#### WORK TO COMPLETE:
Within the data below, tally the lines that contain "none" and state only the total.

Before-and-after change records
%%
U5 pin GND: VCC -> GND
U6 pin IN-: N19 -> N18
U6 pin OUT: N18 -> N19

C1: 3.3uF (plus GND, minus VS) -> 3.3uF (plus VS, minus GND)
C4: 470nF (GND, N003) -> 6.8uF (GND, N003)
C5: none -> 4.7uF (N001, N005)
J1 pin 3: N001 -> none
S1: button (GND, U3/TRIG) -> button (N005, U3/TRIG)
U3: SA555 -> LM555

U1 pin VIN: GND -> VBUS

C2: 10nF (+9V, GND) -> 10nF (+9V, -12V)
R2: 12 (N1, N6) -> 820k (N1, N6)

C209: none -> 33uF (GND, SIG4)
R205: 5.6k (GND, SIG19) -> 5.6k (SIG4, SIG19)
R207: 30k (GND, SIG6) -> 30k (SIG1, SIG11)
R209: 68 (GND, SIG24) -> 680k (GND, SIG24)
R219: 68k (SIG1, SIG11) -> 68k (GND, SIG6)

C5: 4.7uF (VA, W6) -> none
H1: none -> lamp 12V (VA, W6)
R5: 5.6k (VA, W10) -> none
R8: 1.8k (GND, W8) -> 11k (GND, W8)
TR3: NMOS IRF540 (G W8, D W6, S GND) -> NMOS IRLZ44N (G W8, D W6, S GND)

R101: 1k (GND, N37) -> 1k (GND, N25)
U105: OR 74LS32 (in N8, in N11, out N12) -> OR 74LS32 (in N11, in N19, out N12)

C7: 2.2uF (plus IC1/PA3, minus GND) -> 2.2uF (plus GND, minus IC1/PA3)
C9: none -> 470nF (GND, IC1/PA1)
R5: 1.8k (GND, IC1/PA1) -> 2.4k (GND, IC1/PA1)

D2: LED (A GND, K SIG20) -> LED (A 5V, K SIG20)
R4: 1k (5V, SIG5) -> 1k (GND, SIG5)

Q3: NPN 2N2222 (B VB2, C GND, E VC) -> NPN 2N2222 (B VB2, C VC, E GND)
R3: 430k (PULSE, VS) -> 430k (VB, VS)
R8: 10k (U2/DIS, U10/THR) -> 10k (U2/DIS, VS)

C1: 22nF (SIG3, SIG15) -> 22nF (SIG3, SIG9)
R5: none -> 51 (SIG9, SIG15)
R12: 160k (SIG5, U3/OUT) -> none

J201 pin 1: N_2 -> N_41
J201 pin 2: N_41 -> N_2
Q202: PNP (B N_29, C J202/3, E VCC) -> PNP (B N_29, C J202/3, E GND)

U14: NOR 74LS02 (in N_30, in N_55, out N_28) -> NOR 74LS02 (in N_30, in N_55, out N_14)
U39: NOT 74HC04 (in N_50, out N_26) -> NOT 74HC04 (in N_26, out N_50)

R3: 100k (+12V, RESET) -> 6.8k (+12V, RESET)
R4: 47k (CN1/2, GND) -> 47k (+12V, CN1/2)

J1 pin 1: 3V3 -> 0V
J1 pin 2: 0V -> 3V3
%%
#### EXPECTED OUTPUT:
9